In the data below, how many lines contain the string "scissors"? Reply with the number only.

Excerpted data: Begin

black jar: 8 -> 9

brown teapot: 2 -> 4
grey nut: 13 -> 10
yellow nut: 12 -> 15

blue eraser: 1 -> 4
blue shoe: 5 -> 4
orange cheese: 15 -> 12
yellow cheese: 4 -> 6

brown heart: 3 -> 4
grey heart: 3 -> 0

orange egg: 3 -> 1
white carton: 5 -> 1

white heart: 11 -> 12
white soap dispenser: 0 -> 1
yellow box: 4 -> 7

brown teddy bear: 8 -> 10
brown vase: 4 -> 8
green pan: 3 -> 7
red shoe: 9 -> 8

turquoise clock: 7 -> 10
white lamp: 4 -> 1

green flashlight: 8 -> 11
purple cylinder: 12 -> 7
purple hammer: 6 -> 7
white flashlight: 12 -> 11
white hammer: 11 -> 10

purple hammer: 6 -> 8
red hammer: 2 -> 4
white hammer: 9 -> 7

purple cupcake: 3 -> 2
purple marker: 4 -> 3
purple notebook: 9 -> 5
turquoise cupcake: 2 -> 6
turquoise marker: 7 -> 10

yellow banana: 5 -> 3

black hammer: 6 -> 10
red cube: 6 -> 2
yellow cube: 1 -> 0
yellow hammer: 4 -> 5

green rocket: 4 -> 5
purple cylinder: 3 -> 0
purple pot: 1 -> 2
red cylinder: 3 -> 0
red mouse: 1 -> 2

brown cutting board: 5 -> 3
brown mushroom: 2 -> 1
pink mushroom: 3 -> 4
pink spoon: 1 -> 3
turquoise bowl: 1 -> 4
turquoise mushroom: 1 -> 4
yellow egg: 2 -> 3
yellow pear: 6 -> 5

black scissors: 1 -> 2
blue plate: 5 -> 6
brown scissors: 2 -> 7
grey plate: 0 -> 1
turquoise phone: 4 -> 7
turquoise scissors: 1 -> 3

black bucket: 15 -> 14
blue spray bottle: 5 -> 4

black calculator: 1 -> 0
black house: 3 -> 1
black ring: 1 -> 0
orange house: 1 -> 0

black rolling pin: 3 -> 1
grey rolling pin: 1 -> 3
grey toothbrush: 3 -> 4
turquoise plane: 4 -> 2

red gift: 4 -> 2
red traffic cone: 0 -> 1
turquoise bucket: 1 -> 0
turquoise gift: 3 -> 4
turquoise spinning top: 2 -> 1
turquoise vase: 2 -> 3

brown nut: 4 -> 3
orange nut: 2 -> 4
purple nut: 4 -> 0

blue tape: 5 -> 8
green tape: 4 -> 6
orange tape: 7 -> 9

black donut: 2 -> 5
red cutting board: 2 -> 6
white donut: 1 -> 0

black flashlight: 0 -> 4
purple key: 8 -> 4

Excerpted data: End

* _Written solution_:
3